Material provided:
%%
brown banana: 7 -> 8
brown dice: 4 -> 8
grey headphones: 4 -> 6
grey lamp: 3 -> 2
%%
%%
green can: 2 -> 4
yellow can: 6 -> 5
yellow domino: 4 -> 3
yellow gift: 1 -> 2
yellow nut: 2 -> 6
%%
Exercise details: Nothing but a number is wanted: report how many lines in the entries above contain the string "yellow".

Written solution: 4